*What is required*:
Pictures stay out; everything else in the records below is copied exactly.

---

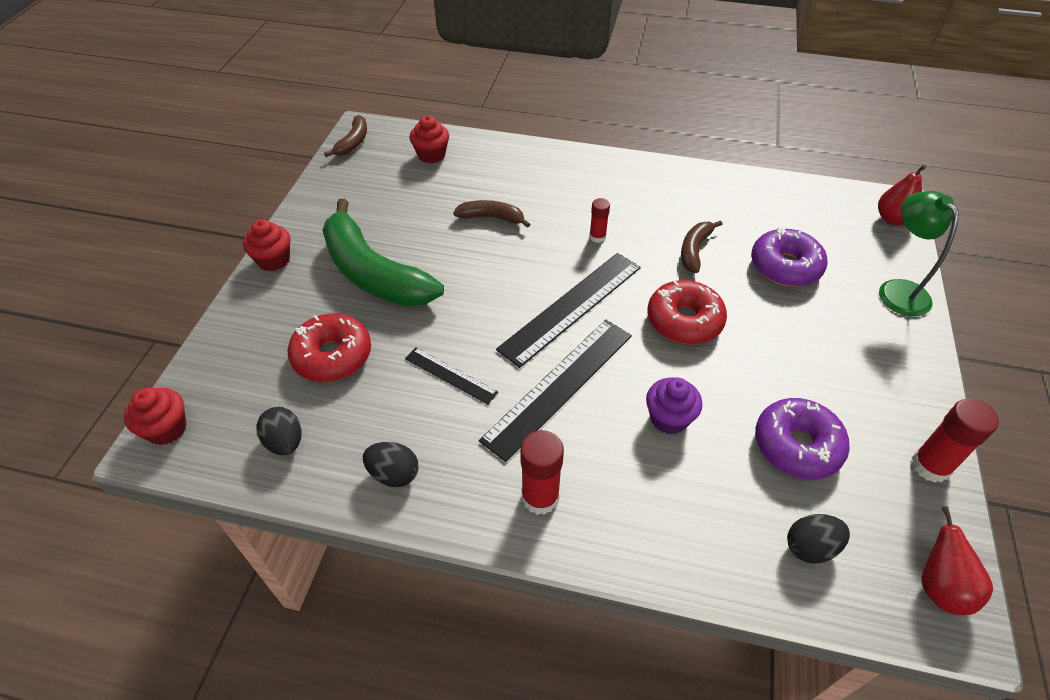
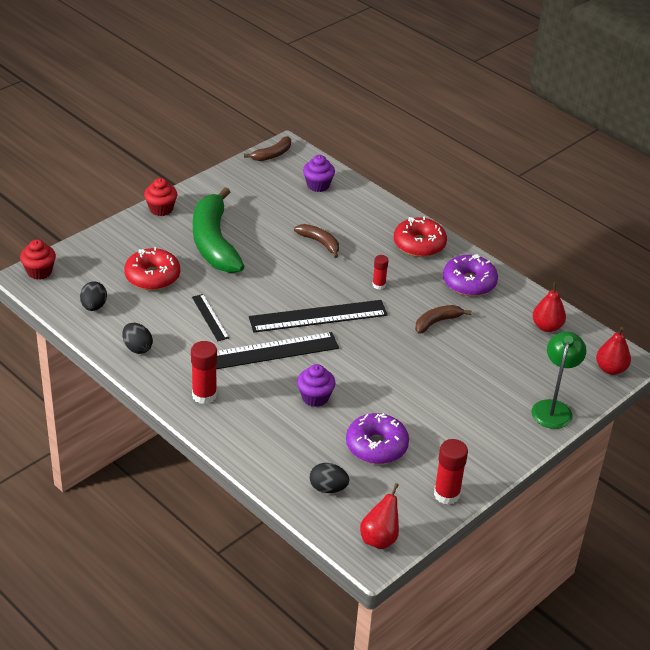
camera: 30 degrees right, 10 degrees down
(431, 155) = (318, 185): red cupcake -> purple cupcake
(684, 321) = (382, 356): red donut -> red donut (419, 244)
(785, 266) = (489, 359): purple donut -> purple donut (469, 283)
(793, 203) = (547, 327): none -> red pear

---

*Exercise answer*:
camera: 30 degrees right, 10 degrees down
(431, 155) = (318, 185): red cupcake -> purple cupcake
(684, 321) = (382, 356): red donut -> red donut (419, 244)
(785, 266) = (489, 359): purple donut -> purple donut (469, 283)
(793, 203) = (547, 327): none -> red pear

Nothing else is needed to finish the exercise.